Supplied data Block Start

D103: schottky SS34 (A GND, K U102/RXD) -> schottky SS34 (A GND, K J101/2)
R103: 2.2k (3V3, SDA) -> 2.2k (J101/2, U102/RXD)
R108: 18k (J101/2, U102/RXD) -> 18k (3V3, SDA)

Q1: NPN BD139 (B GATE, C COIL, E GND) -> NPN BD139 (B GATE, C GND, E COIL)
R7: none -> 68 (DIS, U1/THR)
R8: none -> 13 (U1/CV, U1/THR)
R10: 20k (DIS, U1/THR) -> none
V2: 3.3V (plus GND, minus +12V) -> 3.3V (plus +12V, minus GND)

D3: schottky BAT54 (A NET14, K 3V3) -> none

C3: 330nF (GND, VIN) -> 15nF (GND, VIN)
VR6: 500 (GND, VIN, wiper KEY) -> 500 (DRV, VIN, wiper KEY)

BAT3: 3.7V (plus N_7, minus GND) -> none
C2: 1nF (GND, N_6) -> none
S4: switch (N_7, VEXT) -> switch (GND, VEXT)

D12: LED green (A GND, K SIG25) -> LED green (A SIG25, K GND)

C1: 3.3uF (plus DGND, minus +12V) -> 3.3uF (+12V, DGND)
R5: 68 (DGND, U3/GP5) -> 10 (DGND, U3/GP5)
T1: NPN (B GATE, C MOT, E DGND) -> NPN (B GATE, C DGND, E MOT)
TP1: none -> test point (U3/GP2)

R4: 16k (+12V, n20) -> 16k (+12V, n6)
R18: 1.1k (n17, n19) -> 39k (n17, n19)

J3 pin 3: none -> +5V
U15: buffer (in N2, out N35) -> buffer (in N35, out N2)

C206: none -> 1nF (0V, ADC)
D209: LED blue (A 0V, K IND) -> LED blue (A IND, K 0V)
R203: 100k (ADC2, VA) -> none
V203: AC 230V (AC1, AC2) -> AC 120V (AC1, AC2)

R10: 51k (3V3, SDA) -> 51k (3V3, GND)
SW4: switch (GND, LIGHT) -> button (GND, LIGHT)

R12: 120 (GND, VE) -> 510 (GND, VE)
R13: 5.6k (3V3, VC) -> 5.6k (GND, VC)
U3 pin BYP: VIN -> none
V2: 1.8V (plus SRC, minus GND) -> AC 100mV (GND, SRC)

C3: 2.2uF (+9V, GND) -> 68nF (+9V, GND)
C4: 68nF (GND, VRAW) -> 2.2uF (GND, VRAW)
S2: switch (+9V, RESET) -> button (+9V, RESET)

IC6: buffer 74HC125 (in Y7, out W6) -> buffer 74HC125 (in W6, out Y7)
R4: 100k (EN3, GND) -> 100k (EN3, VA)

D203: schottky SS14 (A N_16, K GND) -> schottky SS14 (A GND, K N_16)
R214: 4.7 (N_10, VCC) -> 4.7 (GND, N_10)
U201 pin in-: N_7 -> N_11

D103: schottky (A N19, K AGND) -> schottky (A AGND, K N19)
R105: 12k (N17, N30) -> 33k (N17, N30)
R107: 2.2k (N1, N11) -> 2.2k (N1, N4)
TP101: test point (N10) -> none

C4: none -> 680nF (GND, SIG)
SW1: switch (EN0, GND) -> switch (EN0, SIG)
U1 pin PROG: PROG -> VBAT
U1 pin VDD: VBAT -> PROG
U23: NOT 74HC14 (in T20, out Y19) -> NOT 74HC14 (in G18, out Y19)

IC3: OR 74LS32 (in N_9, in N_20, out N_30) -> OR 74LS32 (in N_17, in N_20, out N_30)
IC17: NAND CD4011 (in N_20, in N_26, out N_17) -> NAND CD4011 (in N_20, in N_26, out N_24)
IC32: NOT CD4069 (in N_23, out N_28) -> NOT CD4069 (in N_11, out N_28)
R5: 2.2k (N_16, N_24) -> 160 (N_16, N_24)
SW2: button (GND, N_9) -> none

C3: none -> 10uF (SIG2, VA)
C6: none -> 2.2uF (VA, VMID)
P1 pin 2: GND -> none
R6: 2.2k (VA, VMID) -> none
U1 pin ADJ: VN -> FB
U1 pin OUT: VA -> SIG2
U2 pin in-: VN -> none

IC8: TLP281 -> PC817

Supplied data Block End

Total the lines of the data that include the word "PROG", and give that total as the sole response.

2